##### Entries shown #####

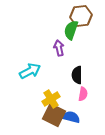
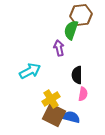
brown hexagon: moved 1 px up
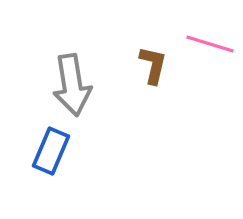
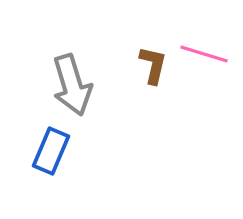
pink line: moved 6 px left, 10 px down
gray arrow: rotated 8 degrees counterclockwise
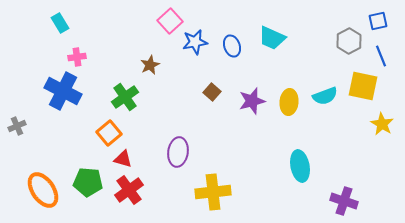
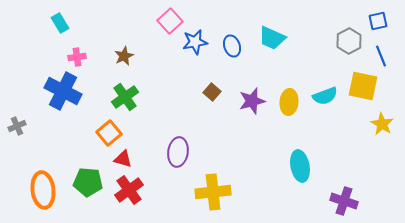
brown star: moved 26 px left, 9 px up
orange ellipse: rotated 27 degrees clockwise
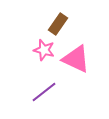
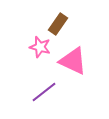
pink star: moved 4 px left, 3 px up
pink triangle: moved 3 px left, 2 px down
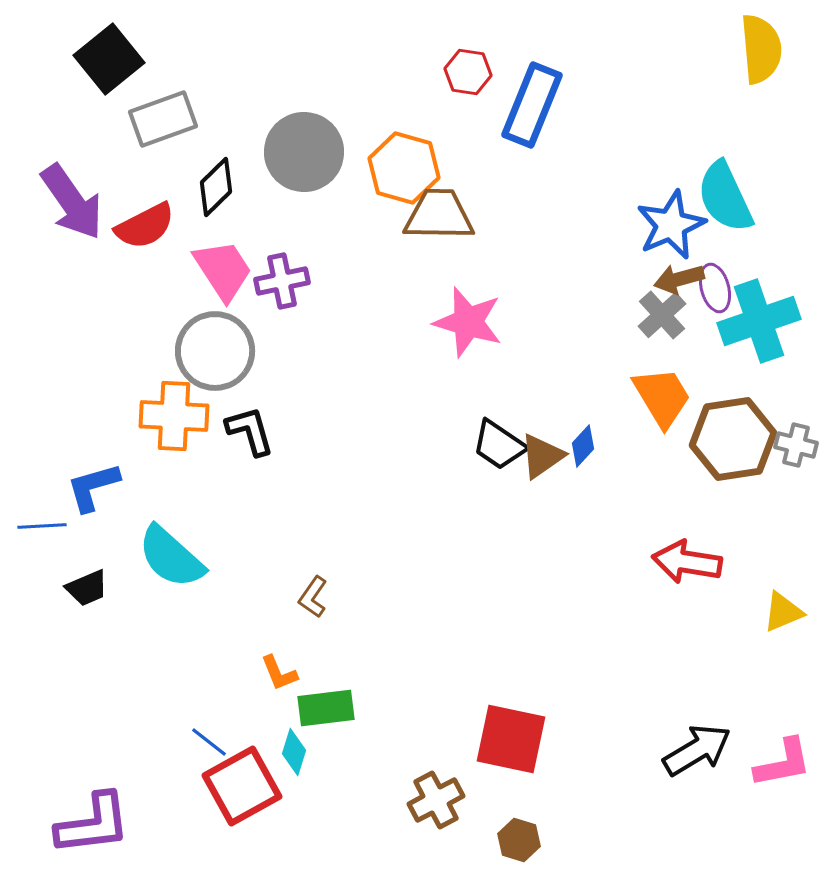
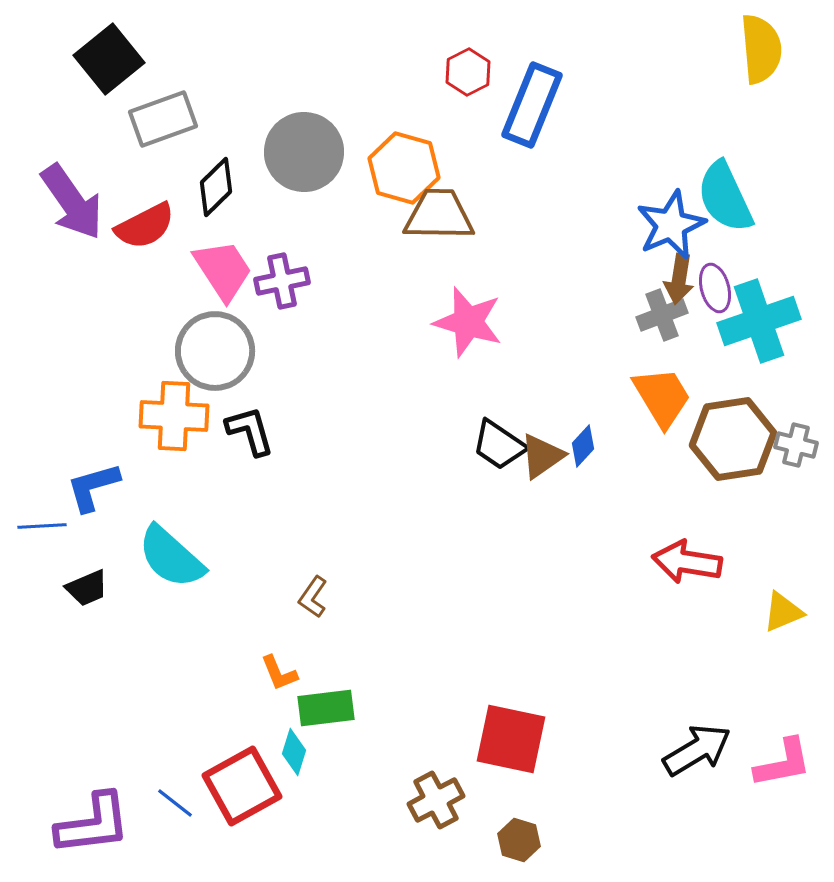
red hexagon at (468, 72): rotated 24 degrees clockwise
brown arrow at (679, 279): rotated 66 degrees counterclockwise
gray cross at (662, 315): rotated 21 degrees clockwise
blue line at (209, 742): moved 34 px left, 61 px down
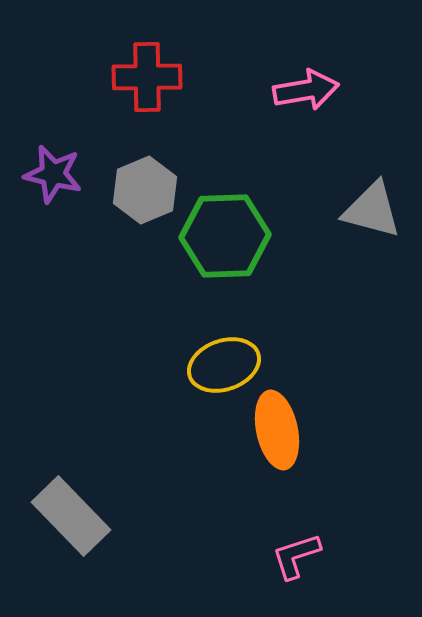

#####

No pictures belong in the output. It should reproduce exactly the lines from the one containing "orange ellipse: rotated 27 degrees clockwise" through the end of the data, both ends included.

orange ellipse: rotated 27 degrees clockwise
pink star: moved 4 px left, 3 px up
pink triangle: moved 3 px left, 2 px down
red hexagon at (468, 72): rotated 24 degrees clockwise
brown arrow at (679, 279): rotated 66 degrees counterclockwise
gray cross at (662, 315): rotated 21 degrees clockwise
blue line at (209, 742): moved 34 px left, 61 px down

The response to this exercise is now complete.